### SUPPLIED RECORDS

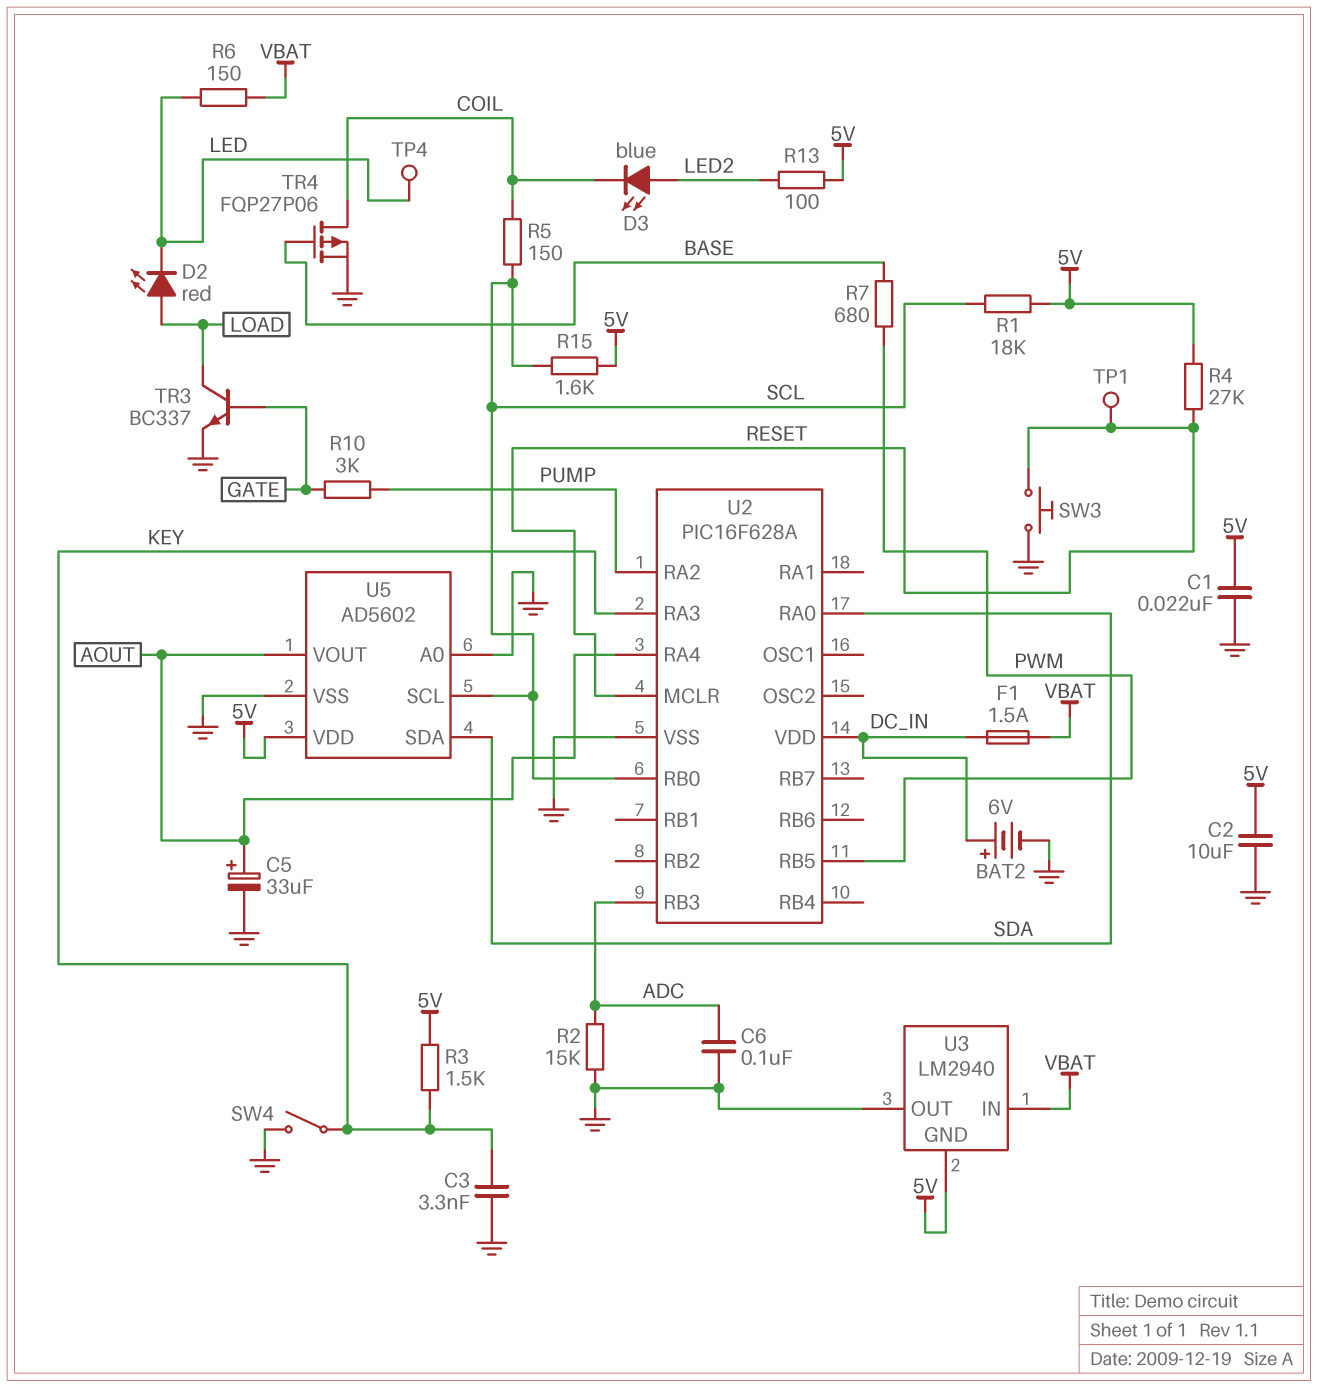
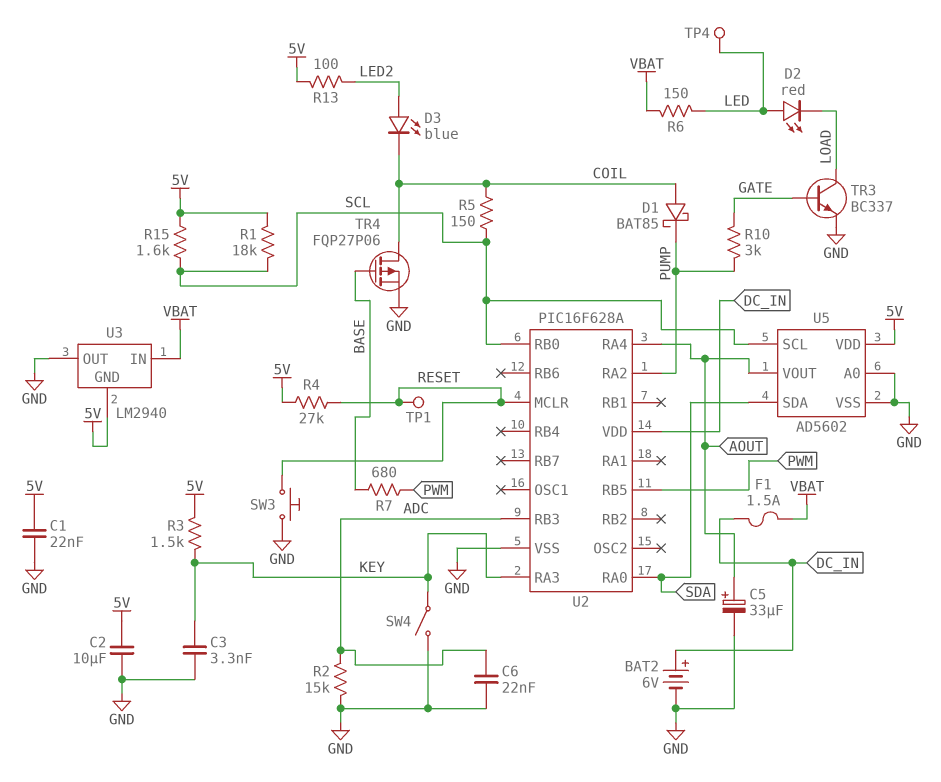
C6: 100nF (ADC, GND) -> 22nF (ADC, GND)
D1: none -> schottky BAT85 (A COIL, K PUMP)
D2: LED red (A LOAD, K LED) -> LED red (A LED, K LOAD)

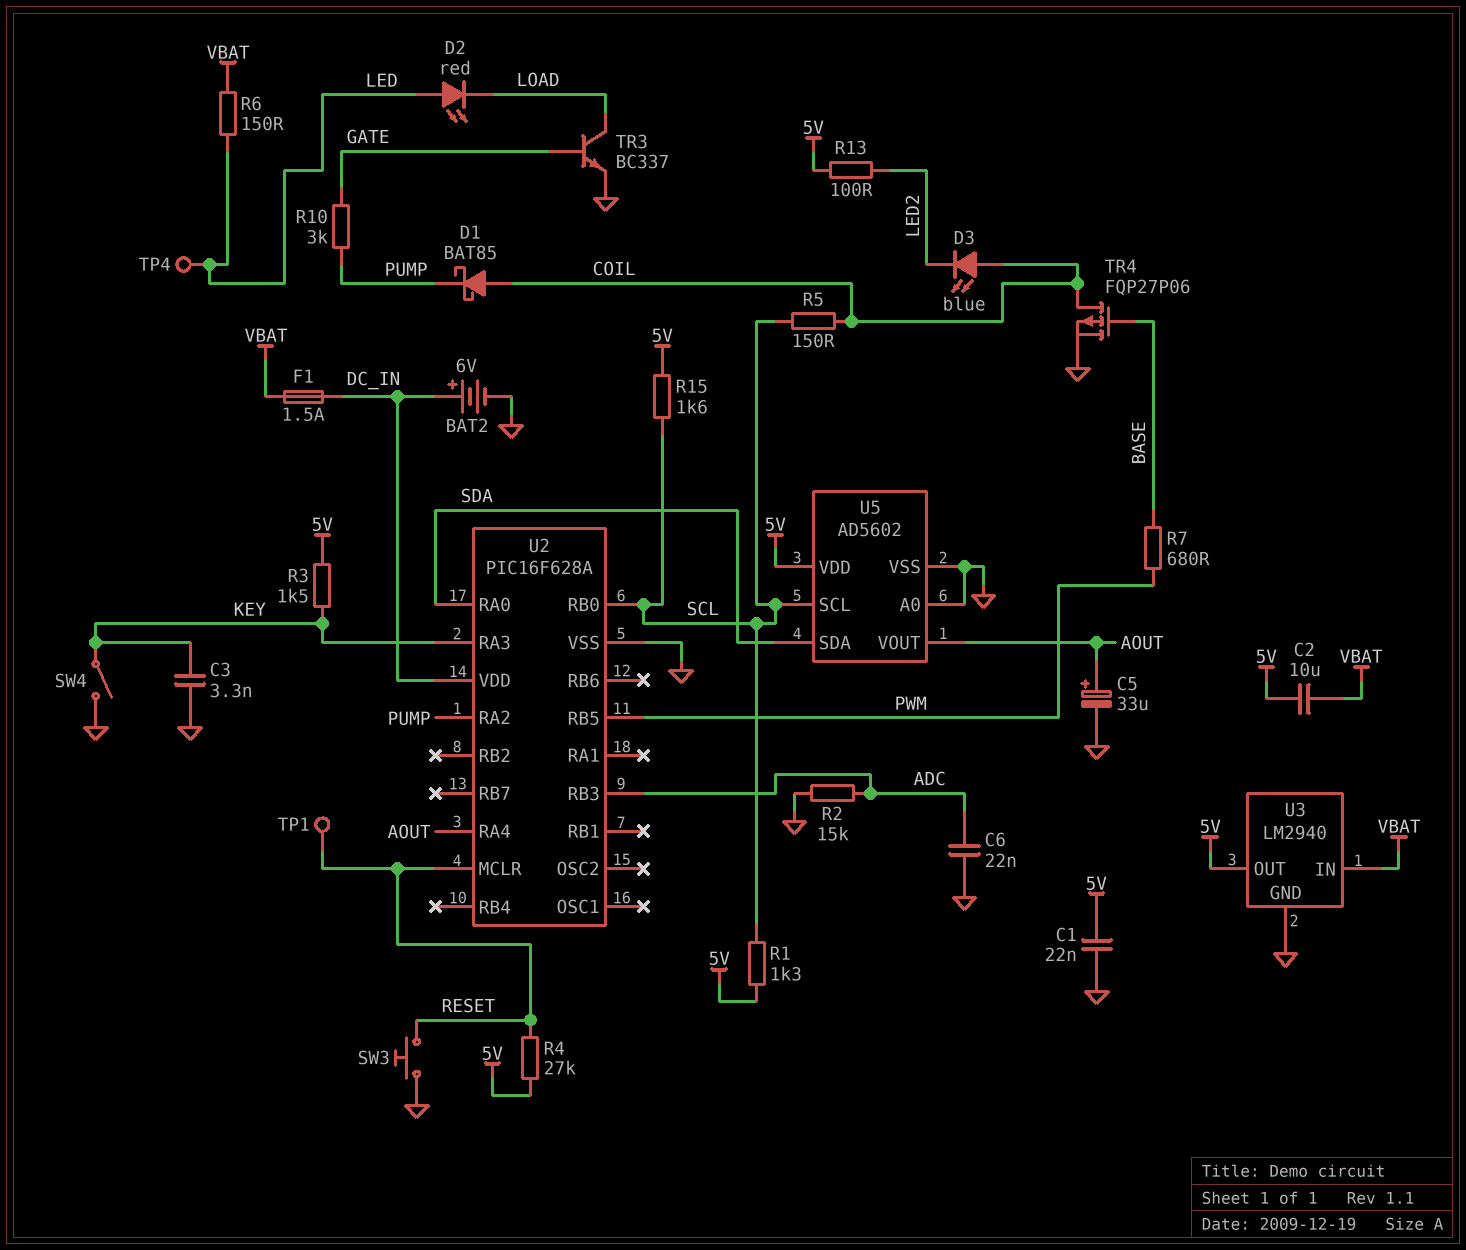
C2: 10uF (5V, GND) -> 10uF (5V, VBAT)
D3: LED blue (A LED2, K COIL) -> LED blue (A COIL, K LED2)
R1: 18k (5V, SCL) -> 1.3k (5V, SCL)
U3 pin GND: 5V -> GND
U3 pin OUT: GND -> 5V

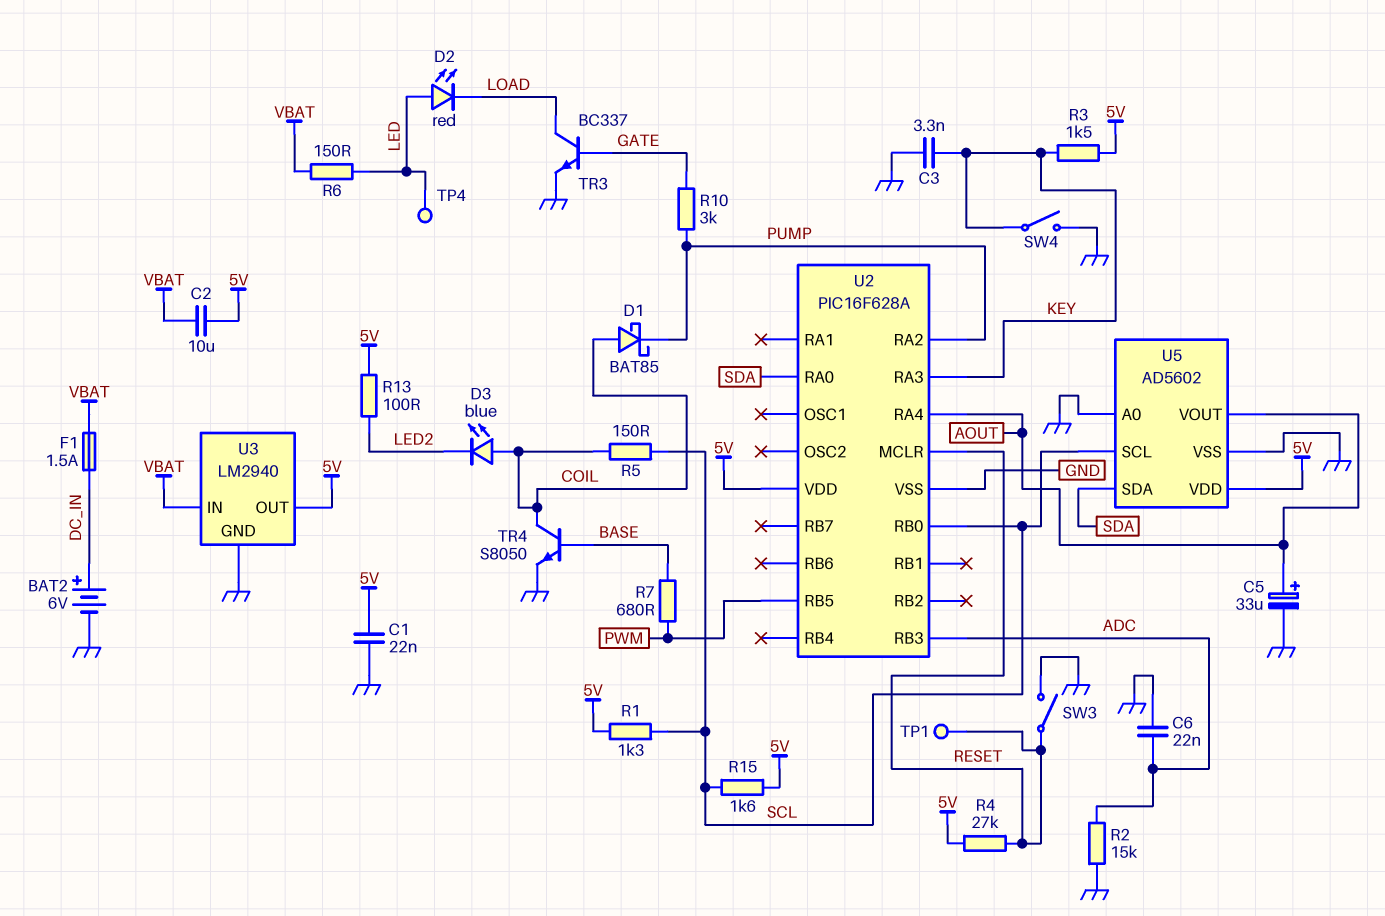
SW3: button (GND, RESET) -> switch (GND, RESET)
TR4: PMOS FQP27P06 (G BASE, D COIL, S GND) -> NPN S8050 (B BASE, C COIL, E GND)
U2 pin VDD: DC_IN -> 5V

### WHAT TO PRODUCE
Please retype the whole listing above word for word and drop the pictures.

### REPLY TO THE TASK
C6: 100nF (ADC, GND) -> 22nF (ADC, GND)
D1: none -> schottky BAT85 (A COIL, K PUMP)
D2: LED red (A LOAD, K LED) -> LED red (A LED, K LOAD)

C2: 10uF (5V, GND) -> 10uF (5V, VBAT)
D3: LED blue (A LED2, K COIL) -> LED blue (A COIL, K LED2)
R1: 18k (5V, SCL) -> 1.3k (5V, SCL)
U3 pin GND: 5V -> GND
U3 pin OUT: GND -> 5V

SW3: button (GND, RESET) -> switch (GND, RESET)
TR4: PMOS FQP27P06 (G BASE, D COIL, S GND) -> NPN S8050 (B BASE, C COIL, E GND)
U2 pin VDD: DC_IN -> 5V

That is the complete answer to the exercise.